*Goal*. Pull out each line in the listing below that contains the string "time".
— start of Excerpted records —
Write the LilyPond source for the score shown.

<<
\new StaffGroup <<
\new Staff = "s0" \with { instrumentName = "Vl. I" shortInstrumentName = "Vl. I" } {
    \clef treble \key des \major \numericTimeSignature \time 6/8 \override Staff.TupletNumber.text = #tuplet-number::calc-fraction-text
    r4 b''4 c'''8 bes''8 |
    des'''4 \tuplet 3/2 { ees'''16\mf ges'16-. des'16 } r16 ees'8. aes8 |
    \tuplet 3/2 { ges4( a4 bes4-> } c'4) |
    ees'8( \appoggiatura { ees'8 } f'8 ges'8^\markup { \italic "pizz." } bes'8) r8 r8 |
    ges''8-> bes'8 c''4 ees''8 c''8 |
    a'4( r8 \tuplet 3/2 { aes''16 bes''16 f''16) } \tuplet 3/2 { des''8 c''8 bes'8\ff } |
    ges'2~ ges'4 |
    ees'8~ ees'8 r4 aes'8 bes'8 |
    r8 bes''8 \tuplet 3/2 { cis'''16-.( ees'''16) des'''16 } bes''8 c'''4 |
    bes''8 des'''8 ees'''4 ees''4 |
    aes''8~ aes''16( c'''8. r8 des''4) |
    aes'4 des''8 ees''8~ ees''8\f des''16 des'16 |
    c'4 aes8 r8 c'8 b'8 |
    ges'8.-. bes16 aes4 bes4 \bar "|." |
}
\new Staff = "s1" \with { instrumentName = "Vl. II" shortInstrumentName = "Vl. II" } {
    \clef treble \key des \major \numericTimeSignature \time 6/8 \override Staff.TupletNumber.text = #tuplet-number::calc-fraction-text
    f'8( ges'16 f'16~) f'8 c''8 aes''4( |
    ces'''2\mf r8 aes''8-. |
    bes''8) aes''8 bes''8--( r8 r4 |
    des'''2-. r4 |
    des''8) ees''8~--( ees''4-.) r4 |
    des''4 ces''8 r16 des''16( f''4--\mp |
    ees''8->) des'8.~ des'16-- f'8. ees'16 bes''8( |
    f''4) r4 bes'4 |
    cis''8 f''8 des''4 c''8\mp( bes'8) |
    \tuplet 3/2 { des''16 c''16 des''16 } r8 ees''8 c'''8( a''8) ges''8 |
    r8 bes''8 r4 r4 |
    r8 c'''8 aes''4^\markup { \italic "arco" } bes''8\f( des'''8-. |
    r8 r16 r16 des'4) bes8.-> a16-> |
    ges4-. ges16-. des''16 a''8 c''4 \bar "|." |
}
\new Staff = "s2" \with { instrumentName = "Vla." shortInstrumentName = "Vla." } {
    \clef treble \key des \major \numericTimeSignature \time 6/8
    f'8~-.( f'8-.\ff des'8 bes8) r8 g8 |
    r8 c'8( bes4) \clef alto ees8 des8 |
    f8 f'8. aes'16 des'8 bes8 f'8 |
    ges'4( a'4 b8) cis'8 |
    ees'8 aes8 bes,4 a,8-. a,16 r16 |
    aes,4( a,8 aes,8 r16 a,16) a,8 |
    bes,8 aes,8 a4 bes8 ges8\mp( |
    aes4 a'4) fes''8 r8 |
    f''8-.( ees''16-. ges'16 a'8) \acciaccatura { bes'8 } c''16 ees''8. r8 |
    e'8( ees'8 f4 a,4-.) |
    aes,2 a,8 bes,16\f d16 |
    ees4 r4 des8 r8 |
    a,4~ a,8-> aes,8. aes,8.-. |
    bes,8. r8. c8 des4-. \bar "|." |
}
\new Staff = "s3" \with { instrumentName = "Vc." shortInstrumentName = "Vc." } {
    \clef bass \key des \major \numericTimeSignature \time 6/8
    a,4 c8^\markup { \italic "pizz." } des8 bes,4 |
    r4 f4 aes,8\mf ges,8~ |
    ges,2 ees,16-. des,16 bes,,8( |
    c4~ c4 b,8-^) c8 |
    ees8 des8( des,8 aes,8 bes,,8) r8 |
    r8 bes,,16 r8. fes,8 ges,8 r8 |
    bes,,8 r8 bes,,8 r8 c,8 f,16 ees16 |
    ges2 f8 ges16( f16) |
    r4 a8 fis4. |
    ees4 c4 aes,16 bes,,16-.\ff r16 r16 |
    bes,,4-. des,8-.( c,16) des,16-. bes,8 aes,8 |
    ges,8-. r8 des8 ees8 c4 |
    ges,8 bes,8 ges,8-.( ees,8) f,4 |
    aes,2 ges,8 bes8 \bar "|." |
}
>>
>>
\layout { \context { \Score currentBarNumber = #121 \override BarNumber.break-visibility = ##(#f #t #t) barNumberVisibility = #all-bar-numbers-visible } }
— end of Excerpted records —
*Final answer*.
    \clef treble \key des \major \numericTimeSignature \time 6/8 \override Staff.TupletNumber.text = #tuplet-number::calc-fraction-text
    \clef treble \key des \major \numericTimeSignature \time 6/8 \override Staff.TupletNumber.text = #tuplet-number::calc-fraction-text
    \clef treble \key des \major \numericTimeSignature \time 6/8
    \clef bass \key des \major \numericTimeSignature \time 6/8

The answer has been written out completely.